Content starts

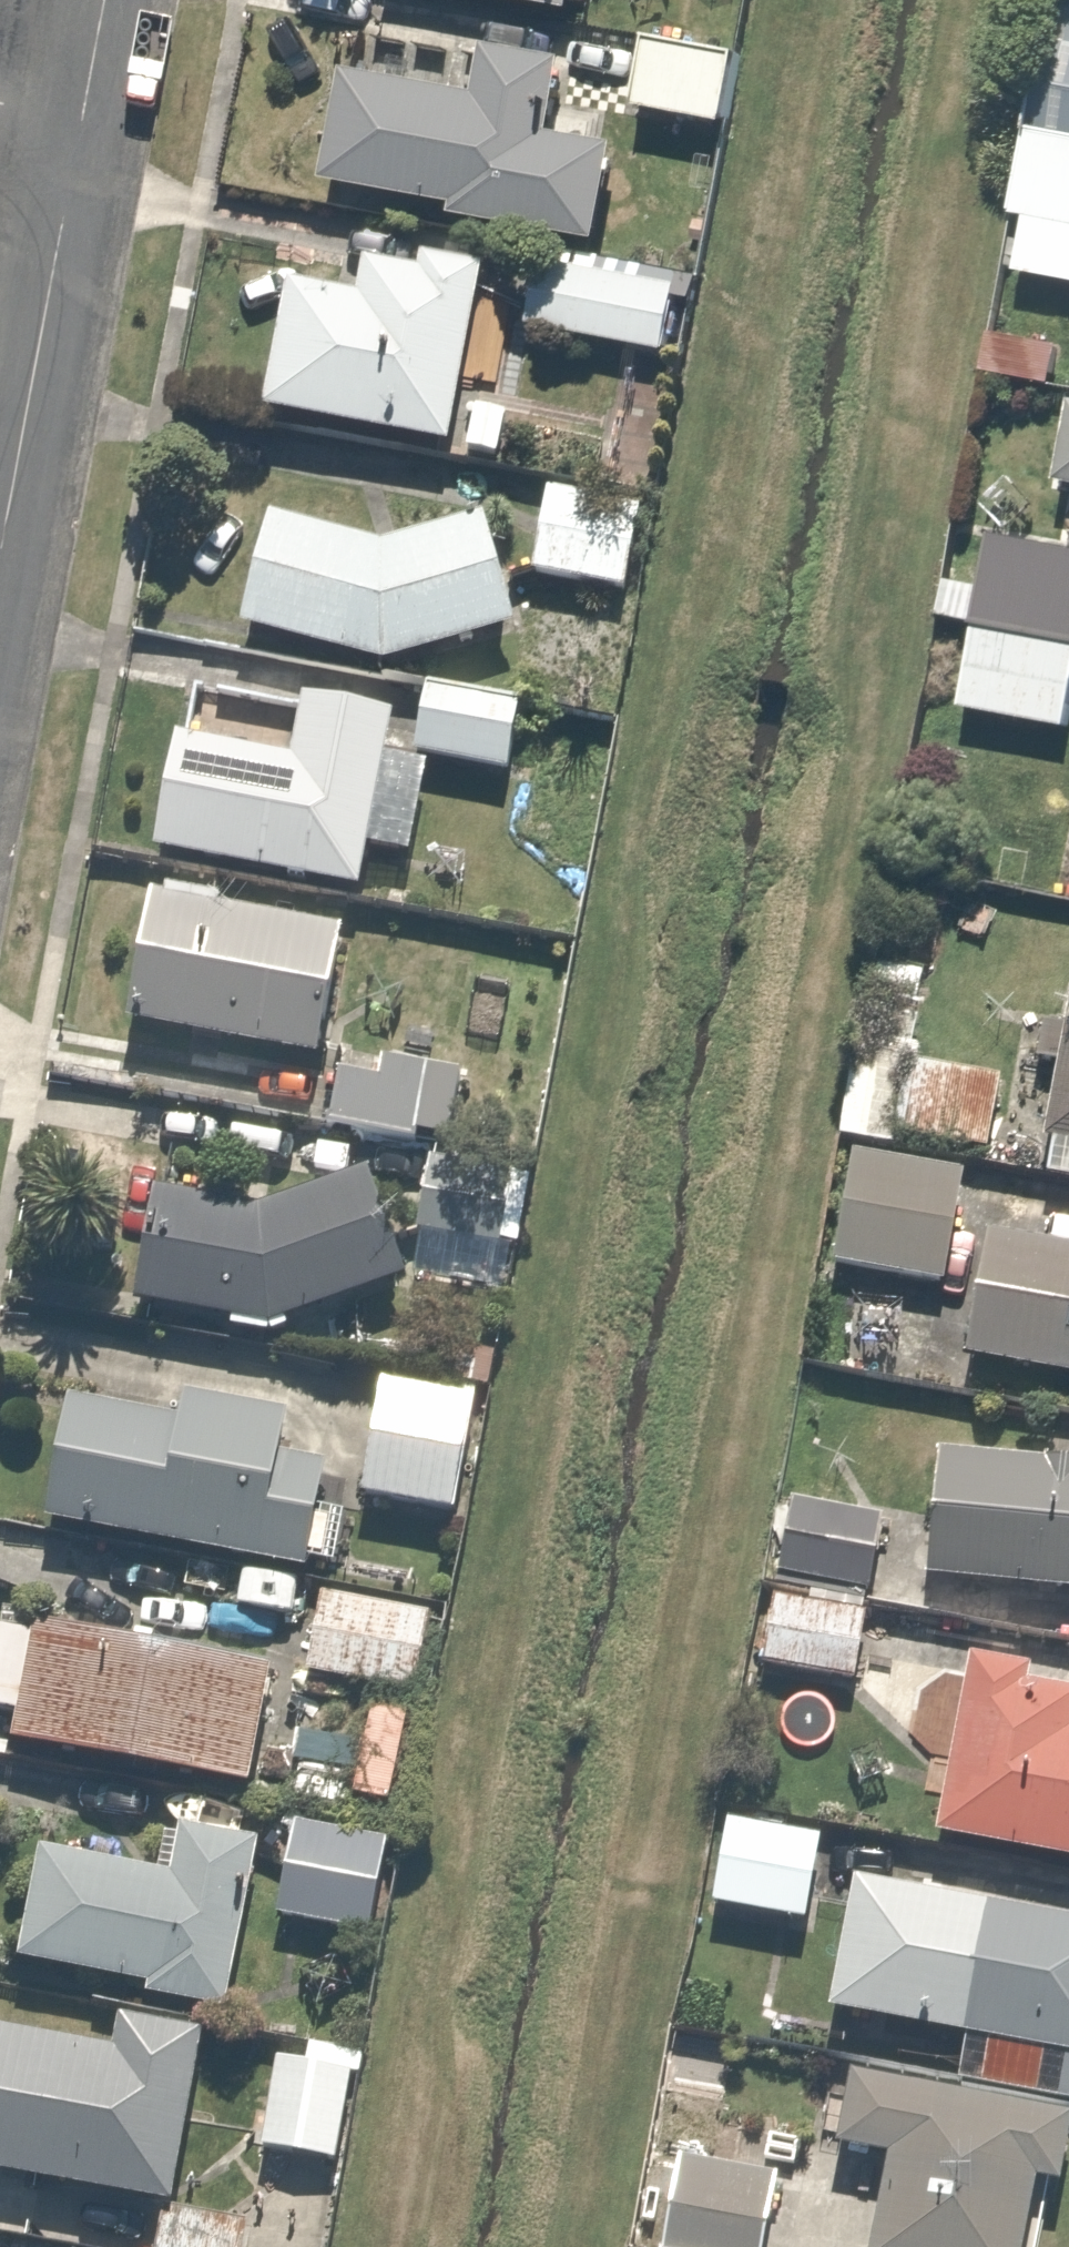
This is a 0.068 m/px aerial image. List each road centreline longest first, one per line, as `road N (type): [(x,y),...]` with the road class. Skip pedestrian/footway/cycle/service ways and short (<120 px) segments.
road 1 (residential): [(87,123),(0,571)]
road 2 (residential): [(110,0),(87,123)]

Content ends

Repeat all of the data above word for word, minus the pictures.

OUTPUT FOR THIS EXERCISE:
This is a 0.068 m/px aerial image. List each road centreline longest first, one per line, as `road N (type): [(x,y),...]` with the road class. Skip pedestrian/footway/cycle/service ways and short (<120 px) segments.
road 1 (residential): [(87,123),(0,571)]
road 2 (residential): [(110,0),(87,123)]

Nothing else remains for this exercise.